# WORK TO BE COMPLETED
Search the material for the word "cone" and report each line where it turns up.

# SUPPLIED ENTRIES
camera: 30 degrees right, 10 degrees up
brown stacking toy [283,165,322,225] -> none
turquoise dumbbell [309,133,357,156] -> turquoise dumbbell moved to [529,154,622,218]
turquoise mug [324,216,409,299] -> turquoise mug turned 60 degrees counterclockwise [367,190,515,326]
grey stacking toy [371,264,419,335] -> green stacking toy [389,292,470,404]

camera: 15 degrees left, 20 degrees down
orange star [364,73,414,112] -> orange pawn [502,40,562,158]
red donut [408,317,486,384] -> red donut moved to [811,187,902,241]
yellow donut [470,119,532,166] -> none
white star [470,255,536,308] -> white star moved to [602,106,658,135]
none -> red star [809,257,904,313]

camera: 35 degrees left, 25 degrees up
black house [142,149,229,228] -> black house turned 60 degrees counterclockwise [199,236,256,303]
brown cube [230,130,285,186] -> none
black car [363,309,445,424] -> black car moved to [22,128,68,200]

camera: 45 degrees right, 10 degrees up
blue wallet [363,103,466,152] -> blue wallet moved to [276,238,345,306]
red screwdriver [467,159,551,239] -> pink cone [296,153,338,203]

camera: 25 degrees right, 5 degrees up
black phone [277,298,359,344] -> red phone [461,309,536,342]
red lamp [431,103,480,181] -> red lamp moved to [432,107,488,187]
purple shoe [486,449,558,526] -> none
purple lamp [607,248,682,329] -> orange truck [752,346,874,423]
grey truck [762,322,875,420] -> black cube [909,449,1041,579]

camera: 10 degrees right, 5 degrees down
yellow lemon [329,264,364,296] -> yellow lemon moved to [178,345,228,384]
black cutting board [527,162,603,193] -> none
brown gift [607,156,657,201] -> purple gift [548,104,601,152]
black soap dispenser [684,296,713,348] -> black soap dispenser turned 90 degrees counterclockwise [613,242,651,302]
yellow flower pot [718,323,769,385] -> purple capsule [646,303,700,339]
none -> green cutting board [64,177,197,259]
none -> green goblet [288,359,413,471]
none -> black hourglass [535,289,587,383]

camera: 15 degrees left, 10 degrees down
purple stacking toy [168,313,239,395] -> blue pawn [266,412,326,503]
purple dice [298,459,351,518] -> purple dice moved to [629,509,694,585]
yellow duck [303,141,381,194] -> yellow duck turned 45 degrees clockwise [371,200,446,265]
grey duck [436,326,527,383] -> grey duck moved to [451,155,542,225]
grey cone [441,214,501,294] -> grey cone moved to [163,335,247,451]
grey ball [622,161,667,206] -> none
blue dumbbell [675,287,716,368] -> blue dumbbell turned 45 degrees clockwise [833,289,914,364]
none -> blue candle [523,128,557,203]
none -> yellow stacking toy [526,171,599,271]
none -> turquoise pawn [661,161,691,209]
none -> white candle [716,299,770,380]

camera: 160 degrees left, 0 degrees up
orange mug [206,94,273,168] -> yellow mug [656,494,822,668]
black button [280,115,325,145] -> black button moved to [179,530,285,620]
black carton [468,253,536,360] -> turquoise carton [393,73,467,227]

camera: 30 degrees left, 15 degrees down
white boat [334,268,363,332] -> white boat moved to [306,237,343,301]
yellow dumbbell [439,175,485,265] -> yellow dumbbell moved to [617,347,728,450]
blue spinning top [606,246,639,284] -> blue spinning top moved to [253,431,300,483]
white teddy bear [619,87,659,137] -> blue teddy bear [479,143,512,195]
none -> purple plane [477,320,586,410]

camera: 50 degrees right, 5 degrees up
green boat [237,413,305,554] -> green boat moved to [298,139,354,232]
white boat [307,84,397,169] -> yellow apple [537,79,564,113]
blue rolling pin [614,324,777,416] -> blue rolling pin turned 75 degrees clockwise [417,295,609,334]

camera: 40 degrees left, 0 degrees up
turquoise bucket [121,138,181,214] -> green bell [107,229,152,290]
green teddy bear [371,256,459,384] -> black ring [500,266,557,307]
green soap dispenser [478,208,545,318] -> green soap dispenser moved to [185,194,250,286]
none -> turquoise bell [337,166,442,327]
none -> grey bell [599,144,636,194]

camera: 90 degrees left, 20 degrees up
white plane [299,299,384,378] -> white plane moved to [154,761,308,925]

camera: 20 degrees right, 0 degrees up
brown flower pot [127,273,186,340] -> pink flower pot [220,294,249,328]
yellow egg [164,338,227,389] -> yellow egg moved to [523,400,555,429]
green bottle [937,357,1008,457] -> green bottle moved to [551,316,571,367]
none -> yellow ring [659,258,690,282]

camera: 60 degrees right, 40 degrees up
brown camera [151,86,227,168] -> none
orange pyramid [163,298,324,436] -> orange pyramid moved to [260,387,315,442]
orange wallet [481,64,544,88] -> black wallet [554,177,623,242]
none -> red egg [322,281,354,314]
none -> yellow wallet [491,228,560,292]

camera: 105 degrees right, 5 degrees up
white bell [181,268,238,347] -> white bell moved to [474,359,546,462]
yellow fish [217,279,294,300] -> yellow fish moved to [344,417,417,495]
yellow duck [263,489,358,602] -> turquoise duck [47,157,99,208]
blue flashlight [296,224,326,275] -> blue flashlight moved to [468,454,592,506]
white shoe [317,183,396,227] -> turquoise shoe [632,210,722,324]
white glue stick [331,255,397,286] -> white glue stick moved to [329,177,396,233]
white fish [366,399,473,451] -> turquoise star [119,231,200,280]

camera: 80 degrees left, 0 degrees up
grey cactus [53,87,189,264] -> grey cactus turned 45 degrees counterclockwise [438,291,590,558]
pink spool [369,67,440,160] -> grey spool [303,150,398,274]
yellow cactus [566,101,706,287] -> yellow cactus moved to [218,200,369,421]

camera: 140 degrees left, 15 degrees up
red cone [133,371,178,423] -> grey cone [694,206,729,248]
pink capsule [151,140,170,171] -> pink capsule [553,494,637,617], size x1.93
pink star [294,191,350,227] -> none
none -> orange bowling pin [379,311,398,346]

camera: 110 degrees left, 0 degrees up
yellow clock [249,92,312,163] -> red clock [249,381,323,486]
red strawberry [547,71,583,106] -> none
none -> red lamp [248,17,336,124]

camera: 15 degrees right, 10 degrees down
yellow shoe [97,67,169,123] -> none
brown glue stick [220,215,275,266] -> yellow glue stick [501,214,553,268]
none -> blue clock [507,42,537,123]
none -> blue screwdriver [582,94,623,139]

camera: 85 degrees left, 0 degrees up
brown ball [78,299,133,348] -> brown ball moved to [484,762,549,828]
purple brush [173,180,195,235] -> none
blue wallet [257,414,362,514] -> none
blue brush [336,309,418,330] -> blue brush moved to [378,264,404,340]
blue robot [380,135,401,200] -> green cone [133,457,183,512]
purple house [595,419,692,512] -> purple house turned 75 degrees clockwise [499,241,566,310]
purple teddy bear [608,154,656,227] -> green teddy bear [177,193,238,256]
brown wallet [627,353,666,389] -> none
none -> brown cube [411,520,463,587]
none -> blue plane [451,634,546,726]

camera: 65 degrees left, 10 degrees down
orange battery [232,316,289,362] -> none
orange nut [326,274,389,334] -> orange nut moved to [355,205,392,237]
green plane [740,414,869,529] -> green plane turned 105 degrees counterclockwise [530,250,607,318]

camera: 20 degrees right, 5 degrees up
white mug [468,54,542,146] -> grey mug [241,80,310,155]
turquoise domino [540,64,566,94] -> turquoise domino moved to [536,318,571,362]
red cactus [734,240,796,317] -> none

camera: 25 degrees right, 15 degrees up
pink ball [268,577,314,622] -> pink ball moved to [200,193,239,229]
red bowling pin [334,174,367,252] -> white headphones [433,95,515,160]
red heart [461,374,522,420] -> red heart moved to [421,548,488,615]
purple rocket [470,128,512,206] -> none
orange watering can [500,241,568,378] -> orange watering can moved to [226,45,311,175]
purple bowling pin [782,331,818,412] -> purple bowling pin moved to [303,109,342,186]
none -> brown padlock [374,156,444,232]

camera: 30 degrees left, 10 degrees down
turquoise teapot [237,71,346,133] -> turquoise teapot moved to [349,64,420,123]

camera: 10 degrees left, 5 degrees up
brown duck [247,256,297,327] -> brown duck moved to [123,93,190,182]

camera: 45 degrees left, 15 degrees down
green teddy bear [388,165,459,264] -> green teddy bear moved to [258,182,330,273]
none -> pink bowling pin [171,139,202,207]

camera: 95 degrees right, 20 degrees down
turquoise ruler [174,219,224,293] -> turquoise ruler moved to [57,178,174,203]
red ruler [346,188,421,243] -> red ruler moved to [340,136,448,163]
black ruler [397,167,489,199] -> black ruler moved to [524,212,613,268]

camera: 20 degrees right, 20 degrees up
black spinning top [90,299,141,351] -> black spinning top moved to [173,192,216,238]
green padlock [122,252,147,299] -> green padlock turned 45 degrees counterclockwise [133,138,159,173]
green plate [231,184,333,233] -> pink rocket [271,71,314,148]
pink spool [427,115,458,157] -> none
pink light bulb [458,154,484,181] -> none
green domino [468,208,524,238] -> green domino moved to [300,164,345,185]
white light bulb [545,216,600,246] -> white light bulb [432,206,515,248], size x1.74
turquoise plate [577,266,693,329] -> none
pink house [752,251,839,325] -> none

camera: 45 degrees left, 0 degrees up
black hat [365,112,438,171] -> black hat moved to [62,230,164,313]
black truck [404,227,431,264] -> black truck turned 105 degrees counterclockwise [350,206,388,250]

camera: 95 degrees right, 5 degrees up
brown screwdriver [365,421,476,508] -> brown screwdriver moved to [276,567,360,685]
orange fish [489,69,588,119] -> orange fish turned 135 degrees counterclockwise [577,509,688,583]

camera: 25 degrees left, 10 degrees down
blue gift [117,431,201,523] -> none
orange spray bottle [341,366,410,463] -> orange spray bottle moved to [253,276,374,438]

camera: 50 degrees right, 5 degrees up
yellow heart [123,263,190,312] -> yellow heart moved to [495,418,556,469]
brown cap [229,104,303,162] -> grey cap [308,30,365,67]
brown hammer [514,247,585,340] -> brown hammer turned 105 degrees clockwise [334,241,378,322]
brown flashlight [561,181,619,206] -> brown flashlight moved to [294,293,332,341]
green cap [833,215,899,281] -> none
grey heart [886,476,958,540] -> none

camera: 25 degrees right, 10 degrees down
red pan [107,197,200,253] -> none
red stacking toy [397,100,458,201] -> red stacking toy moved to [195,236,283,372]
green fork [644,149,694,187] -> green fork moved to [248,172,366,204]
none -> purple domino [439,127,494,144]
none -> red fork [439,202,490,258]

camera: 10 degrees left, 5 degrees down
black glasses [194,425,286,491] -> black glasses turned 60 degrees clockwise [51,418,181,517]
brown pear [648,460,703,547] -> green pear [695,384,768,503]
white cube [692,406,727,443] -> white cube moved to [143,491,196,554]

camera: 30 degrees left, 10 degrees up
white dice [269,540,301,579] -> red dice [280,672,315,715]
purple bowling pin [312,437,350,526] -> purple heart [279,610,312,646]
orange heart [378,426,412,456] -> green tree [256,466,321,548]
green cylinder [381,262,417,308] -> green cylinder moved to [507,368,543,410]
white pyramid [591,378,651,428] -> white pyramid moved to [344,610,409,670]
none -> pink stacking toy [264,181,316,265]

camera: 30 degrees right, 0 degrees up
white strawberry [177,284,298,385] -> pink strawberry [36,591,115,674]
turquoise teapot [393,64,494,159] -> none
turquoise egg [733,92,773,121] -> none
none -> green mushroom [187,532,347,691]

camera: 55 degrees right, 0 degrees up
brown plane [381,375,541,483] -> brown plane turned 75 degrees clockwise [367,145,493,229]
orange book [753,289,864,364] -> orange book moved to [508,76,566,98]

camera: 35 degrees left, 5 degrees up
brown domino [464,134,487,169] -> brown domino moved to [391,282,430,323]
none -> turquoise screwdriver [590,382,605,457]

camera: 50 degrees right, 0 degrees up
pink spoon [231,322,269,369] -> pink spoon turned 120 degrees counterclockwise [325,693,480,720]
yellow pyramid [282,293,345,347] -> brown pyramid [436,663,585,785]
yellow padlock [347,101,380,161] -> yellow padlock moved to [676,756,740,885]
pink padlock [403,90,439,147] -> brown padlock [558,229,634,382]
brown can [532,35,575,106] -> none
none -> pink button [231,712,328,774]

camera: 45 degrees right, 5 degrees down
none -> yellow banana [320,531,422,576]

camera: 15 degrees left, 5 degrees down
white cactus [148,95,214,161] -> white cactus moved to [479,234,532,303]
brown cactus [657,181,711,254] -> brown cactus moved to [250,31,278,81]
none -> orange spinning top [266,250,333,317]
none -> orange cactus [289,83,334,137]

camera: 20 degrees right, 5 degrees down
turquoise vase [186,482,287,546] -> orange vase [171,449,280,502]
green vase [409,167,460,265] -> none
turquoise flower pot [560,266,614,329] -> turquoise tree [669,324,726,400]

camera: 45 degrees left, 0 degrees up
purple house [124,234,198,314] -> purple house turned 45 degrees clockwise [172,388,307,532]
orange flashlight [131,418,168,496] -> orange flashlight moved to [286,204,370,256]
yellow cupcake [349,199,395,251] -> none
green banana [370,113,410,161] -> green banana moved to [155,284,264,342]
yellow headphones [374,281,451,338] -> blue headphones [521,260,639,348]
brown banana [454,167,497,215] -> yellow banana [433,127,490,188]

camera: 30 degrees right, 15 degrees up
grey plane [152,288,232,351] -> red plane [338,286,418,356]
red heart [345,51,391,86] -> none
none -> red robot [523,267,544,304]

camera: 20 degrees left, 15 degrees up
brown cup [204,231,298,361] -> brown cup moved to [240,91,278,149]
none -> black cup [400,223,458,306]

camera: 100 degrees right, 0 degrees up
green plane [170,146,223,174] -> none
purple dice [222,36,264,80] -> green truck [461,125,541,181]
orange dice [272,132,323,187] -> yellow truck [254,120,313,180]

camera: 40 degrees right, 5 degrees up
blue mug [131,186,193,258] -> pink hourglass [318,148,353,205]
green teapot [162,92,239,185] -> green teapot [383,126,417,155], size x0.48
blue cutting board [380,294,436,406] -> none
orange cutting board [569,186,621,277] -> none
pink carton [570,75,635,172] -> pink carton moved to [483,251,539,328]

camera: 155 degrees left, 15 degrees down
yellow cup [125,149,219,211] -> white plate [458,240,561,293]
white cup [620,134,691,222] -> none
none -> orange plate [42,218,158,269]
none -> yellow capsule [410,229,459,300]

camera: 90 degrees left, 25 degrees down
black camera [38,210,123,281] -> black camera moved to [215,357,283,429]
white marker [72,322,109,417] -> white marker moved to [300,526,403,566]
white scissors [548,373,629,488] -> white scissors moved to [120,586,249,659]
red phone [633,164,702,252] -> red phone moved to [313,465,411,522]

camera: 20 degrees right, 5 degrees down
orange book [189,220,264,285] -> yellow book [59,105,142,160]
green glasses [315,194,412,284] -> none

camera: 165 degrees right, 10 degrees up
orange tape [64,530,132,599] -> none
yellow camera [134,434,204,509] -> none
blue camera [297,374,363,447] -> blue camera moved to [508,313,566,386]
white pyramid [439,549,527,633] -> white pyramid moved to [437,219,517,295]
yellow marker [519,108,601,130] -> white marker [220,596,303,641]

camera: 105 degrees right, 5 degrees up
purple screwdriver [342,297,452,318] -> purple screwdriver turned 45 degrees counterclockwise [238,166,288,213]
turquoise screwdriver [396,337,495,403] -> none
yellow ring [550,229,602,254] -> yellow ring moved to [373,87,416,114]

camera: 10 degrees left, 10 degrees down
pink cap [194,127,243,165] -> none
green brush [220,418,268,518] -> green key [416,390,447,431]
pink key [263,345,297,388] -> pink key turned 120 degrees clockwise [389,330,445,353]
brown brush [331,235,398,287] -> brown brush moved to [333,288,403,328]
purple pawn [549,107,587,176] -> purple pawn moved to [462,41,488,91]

# SOLUTION FOR THIS EXERCISE
red screwdriver [467,159,551,239] -> pink cone [296,153,338,203]
grey cone [441,214,501,294] -> grey cone moved to [163,335,247,451]
red cone [133,371,178,423] -> grey cone [694,206,729,248]
blue robot [380,135,401,200] -> green cone [133,457,183,512]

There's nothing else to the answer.